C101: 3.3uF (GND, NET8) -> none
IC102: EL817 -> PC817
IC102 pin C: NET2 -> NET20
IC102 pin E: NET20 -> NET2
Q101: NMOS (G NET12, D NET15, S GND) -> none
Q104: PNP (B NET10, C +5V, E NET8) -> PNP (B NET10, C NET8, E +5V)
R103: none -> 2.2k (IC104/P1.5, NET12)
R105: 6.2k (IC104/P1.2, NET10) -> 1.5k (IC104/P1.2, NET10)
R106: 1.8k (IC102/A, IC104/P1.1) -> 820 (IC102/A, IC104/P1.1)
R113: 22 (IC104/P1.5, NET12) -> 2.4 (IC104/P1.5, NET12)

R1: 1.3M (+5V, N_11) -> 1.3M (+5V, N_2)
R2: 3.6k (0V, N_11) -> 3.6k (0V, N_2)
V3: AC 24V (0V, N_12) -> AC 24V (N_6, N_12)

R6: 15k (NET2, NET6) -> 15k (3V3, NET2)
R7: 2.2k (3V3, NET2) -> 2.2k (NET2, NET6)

------------------------------

Your task is to write out the lines from the one with "R6: 15k (NET2, NET6) -> 15k (3V3, NET2)" through the end of the records, exactly and with nothing added.

RESPONSE TO THIS EXERCISE —
R6: 15k (NET2, NET6) -> 15k (3V3, NET2)
R7: 2.2k (3V3, NET2) -> 2.2k (NET2, NET6)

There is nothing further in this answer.